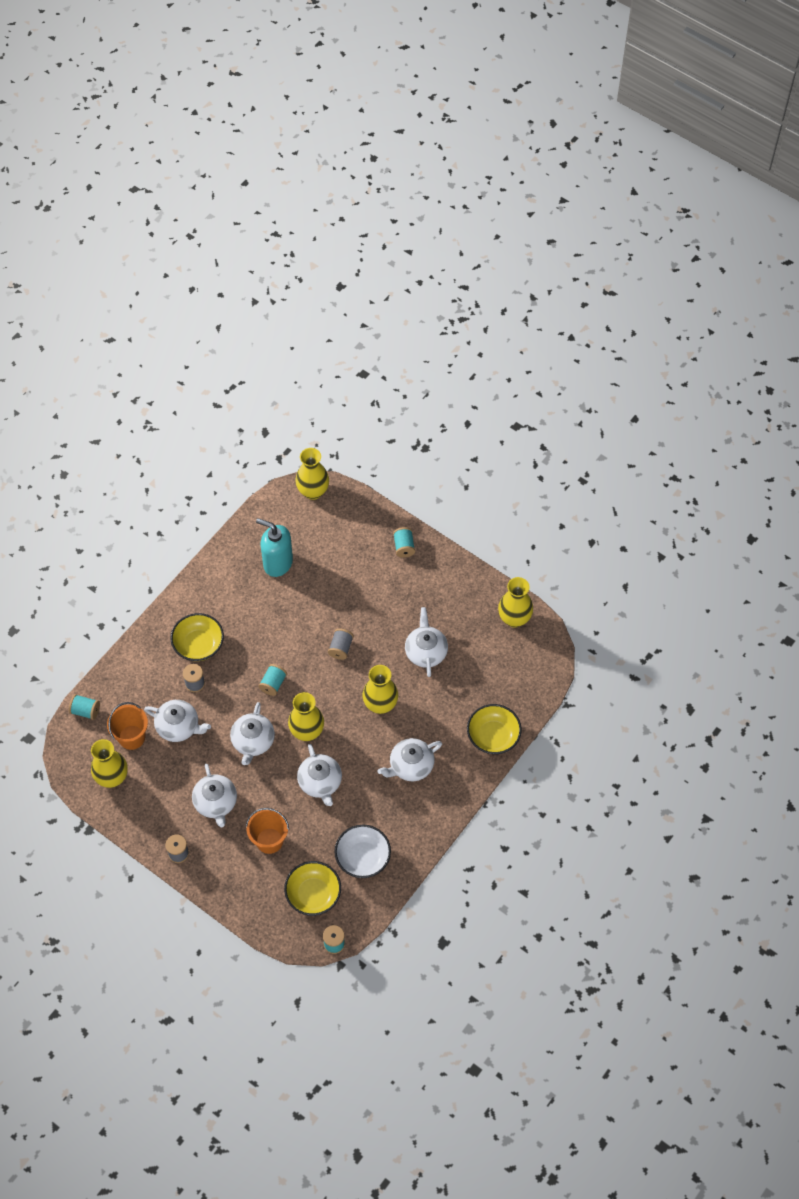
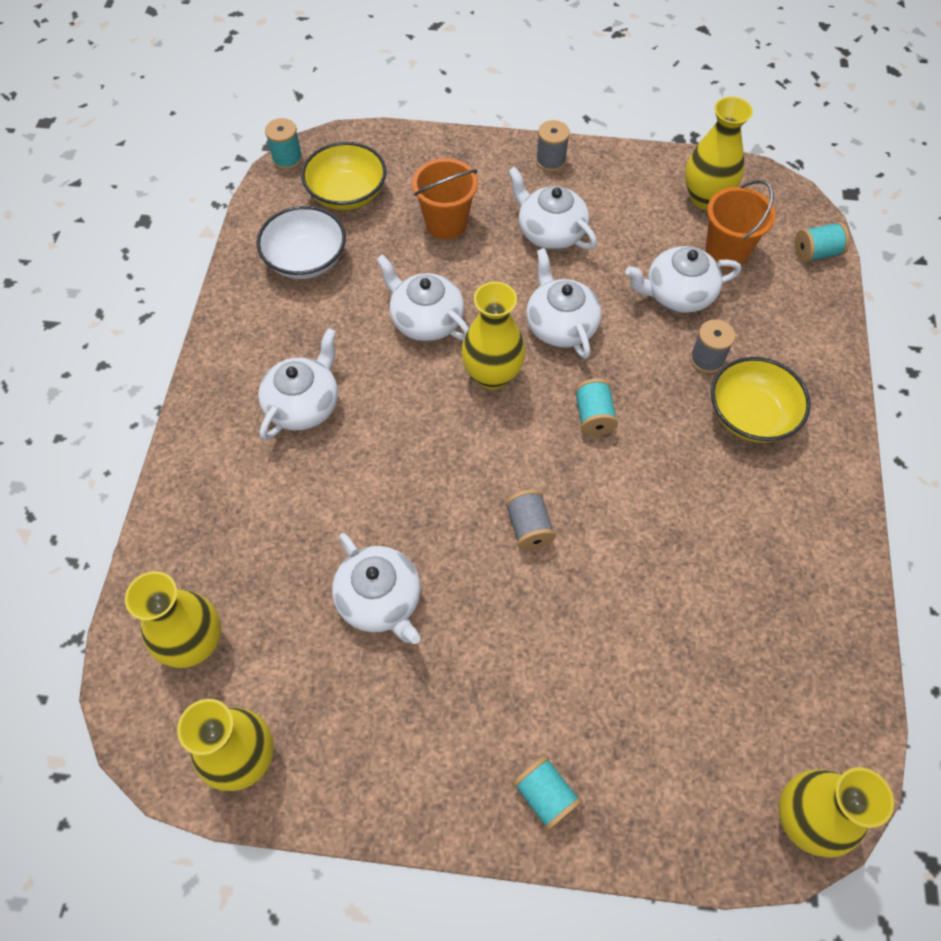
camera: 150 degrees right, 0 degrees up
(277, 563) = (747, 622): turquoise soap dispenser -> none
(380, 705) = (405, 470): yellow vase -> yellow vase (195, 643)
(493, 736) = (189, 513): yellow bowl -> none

● PROBLEM: Search the data for "none". Copy every matching line.

● WRITTEN ANSWER:
(277, 563) = (747, 622): turquoise soap dispenser -> none
(493, 736) = (189, 513): yellow bowl -> none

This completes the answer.